● **Your assignment**
Could you give back the records exactly, taking out the pictures?

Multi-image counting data
------
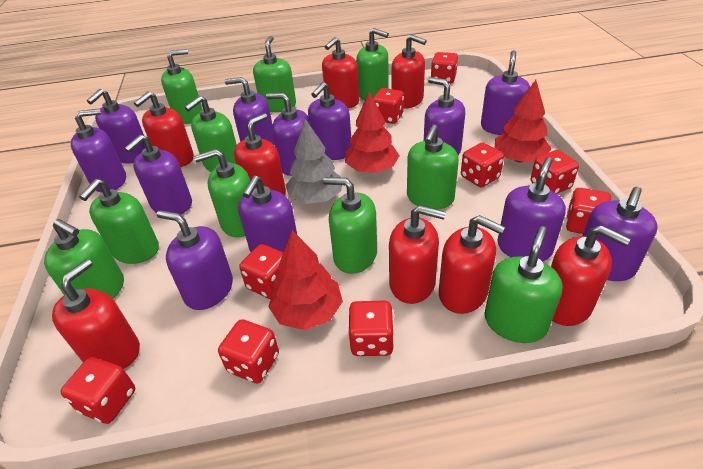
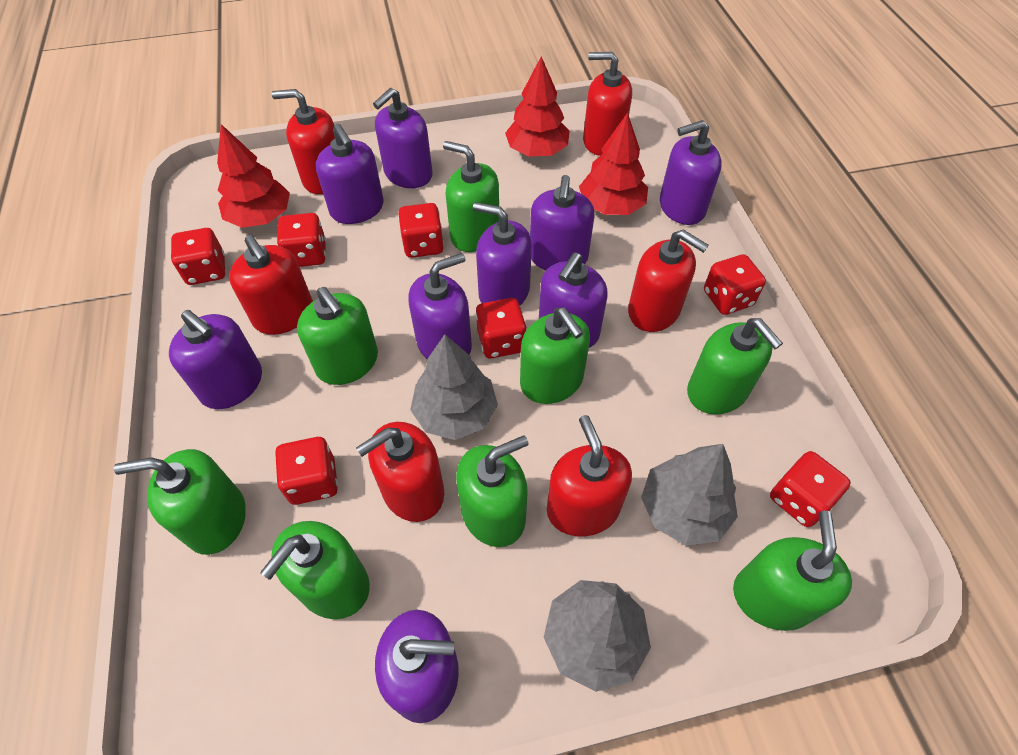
green soap dispenser: [44,219,124,299] [79,179,159,264] [161,49,202,124] [184,96,237,172] [194,149,250,237] [253,36,296,112] [323,177,377,274] [356,28,389,100] [407,125,459,209] [484,226,563,343] = 10 -> [114,449,246,555] [260,521,370,619] [297,287,378,385] [443,141,499,252] [456,435,529,547] [520,308,590,404] [687,318,783,415] [733,511,852,631] = 8
grey tree: [286,119,342,204] = 1 -> [410,334,498,440] [544,580,651,692] [641,444,738,546] = 3
purple soap dispenser: [71,108,126,192] [87,89,145,164] [124,135,192,214] [157,210,233,310] [225,77,274,145] [238,176,297,252] [266,93,311,176] [308,82,352,160] [424,77,465,155] [481,50,530,135] [497,157,566,262] [582,187,657,281] = 12 -> [169,310,262,409] [316,124,384,224] [373,88,432,188] [375,610,459,723] [408,253,472,360] [473,202,532,305] [530,175,595,270] [539,253,608,348] [660,120,722,225] = 9
red dice: [61,357,135,424] [218,319,279,384] [239,244,283,299] [348,301,394,356] [373,88,404,124] [431,52,458,83] [461,142,504,187] [531,150,579,194] [566,188,612,234] = 9 -> [171,228,225,285] [275,437,338,505] [277,213,326,267] [398,203,444,258] [476,298,527,359] [704,254,766,315] [770,451,851,527] = 7
red soap dispenser: [52,259,140,369] [134,92,194,167] [234,113,286,195] [322,37,360,108] [389,205,446,304] [392,34,427,109] [439,215,505,314] [551,225,630,326] = 8 -> [229,235,313,335] [272,89,335,194] [356,422,444,522] [547,415,632,536] [583,52,632,156] [628,229,709,332] = 6

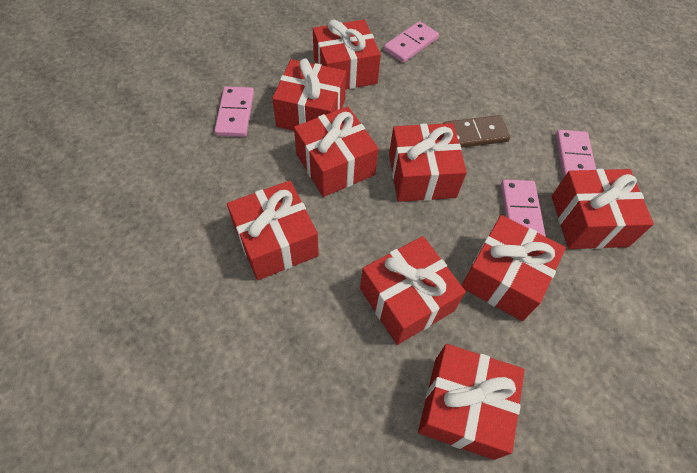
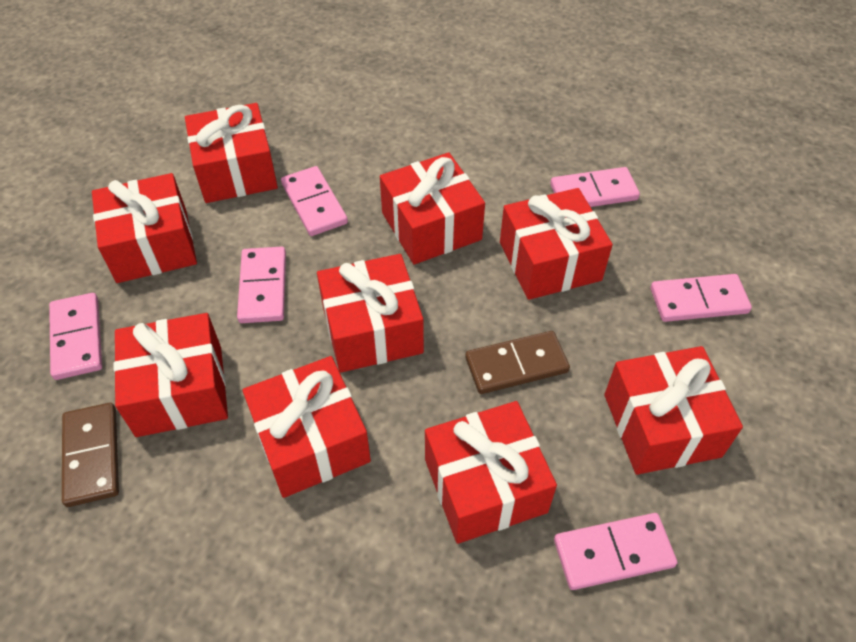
brown domino: [443,115,510,148] = 1 -> [62,403,119,507] [465,331,570,394] = 2
pink domino: [214,86,254,137] [384,21,439,63] [501,179,546,237] [556,130,596,178] = 4 -> [49,293,102,380] [237,247,286,323] [281,166,348,236] [550,167,640,207] [554,513,677,590] [651,274,752,322] = 6

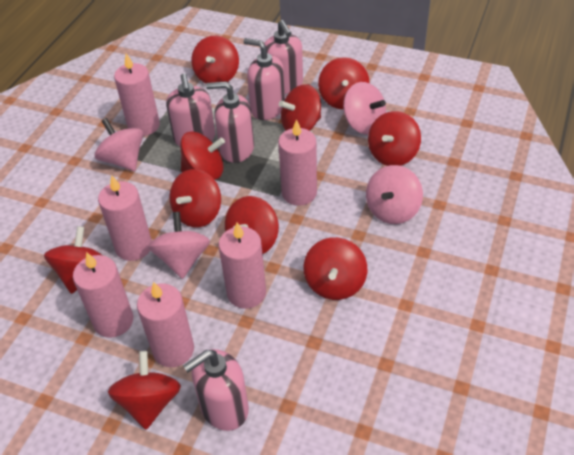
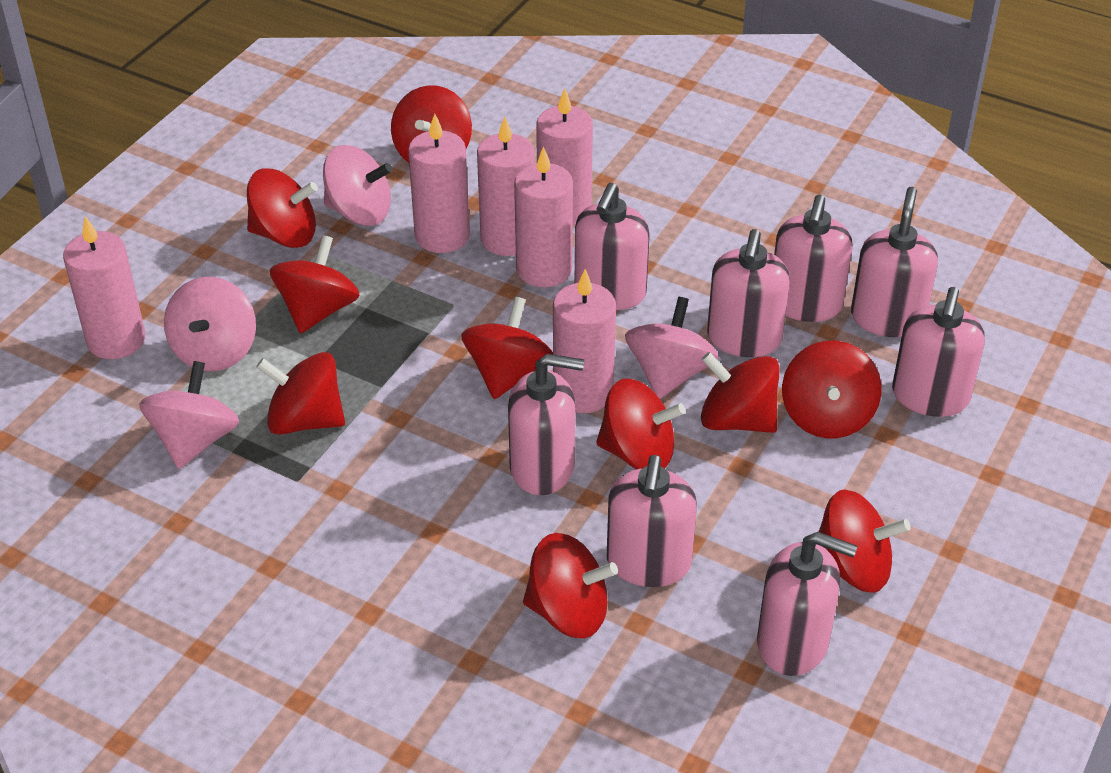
pink soap dispenser: [166,73,215,146] [183,349,249,431] [206,82,254,163] [243,38,285,120] [264,20,303,94] = 5 -> [508,354,584,495] [575,183,650,310] [607,455,697,587] [707,229,790,357] [757,532,857,676] [774,194,852,322] [851,187,938,337] [892,287,985,417] = 8

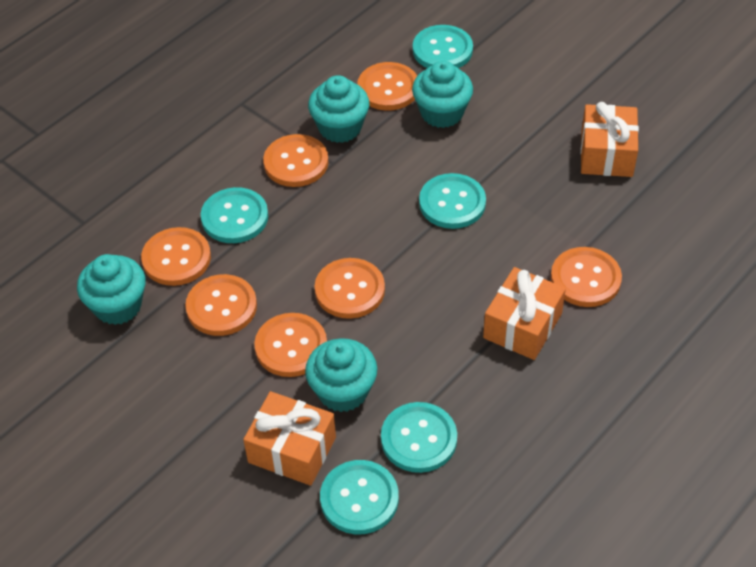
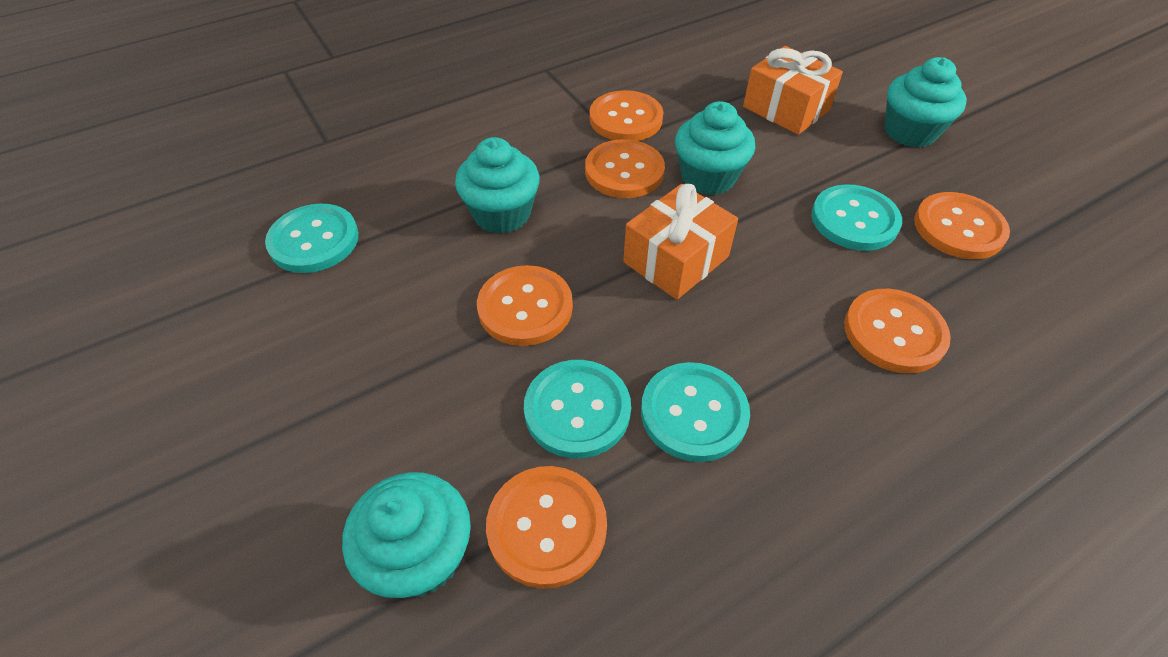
orange button: [141,227,211,286] [185,274,257,336] [254,313,327,377] [263,134,329,187] [315,258,385,319] [357,62,417,111] [551,247,622,307] = 7 -> [477,265,573,346] [486,466,607,589] [585,139,665,198] [589,90,663,141] [844,289,951,373] [914,192,1010,259] = 6
orange gift: [243,391,336,486] [483,267,566,360] [580,102,639,177] = 3 -> [623,184,738,300] [743,46,843,135] = 2
turquoise button: [201,187,268,243] [320,460,399,535] [381,402,457,473] [413,25,473,68] [419,173,486,229] = 5 -> [265,204,359,273] [524,360,631,459] [641,362,750,462] [811,184,902,251] = 4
------
● **Your response**
green soap dispenser: [44,219,124,299] [79,179,159,264] [161,49,202,124] [184,96,237,172] [194,149,250,237] [253,36,296,112] [323,177,377,274] [356,28,389,100] [407,125,459,209] [484,226,563,343] = 10 -> [114,449,246,555] [260,521,370,619] [297,287,378,385] [443,141,499,252] [456,435,529,547] [520,308,590,404] [687,318,783,415] [733,511,852,631] = 8
grey tree: [286,119,342,204] = 1 -> [410,334,498,440] [544,580,651,692] [641,444,738,546] = 3
purple soap dispenser: [71,108,126,192] [87,89,145,164] [124,135,192,214] [157,210,233,310] [225,77,274,145] [238,176,297,252] [266,93,311,176] [308,82,352,160] [424,77,465,155] [481,50,530,135] [497,157,566,262] [582,187,657,281] = 12 -> [169,310,262,409] [316,124,384,224] [373,88,432,188] [375,610,459,723] [408,253,472,360] [473,202,532,305] [530,175,595,270] [539,253,608,348] [660,120,722,225] = 9
red dice: [61,357,135,424] [218,319,279,384] [239,244,283,299] [348,301,394,356] [373,88,404,124] [431,52,458,83] [461,142,504,187] [531,150,579,194] [566,188,612,234] = 9 -> [171,228,225,285] [275,437,338,505] [277,213,326,267] [398,203,444,258] [476,298,527,359] [704,254,766,315] [770,451,851,527] = 7
red soap dispenser: [52,259,140,369] [134,92,194,167] [234,113,286,195] [322,37,360,108] [389,205,446,304] [392,34,427,109] [439,215,505,314] [551,225,630,326] = 8 -> [229,235,313,335] [272,89,335,194] [356,422,444,522] [547,415,632,536] [583,52,632,156] [628,229,709,332] = 6

brown domino: [443,115,510,148] = 1 -> [62,403,119,507] [465,331,570,394] = 2
pink domino: [214,86,254,137] [384,21,439,63] [501,179,546,237] [556,130,596,178] = 4 -> [49,293,102,380] [237,247,286,323] [281,166,348,236] [550,167,640,207] [554,513,677,590] [651,274,752,322] = 6

pink soap dispenser: [166,73,215,146] [183,349,249,431] [206,82,254,163] [243,38,285,120] [264,20,303,94] = 5 -> [508,354,584,495] [575,183,650,310] [607,455,697,587] [707,229,790,357] [757,532,857,676] [774,194,852,322] [851,187,938,337] [892,287,985,417] = 8

orange button: [141,227,211,286] [185,274,257,336] [254,313,327,377] [263,134,329,187] [315,258,385,319] [357,62,417,111] [551,247,622,307] = 7 -> [477,265,573,346] [486,466,607,589] [585,139,665,198] [589,90,663,141] [844,289,951,373] [914,192,1010,259] = 6
orange gift: [243,391,336,486] [483,267,566,360] [580,102,639,177] = 3 -> [623,184,738,300] [743,46,843,135] = 2
turquoise button: [201,187,268,243] [320,460,399,535] [381,402,457,473] [413,25,473,68] [419,173,486,229] = 5 -> [265,204,359,273] [524,360,631,459] [641,362,750,462] [811,184,902,251] = 4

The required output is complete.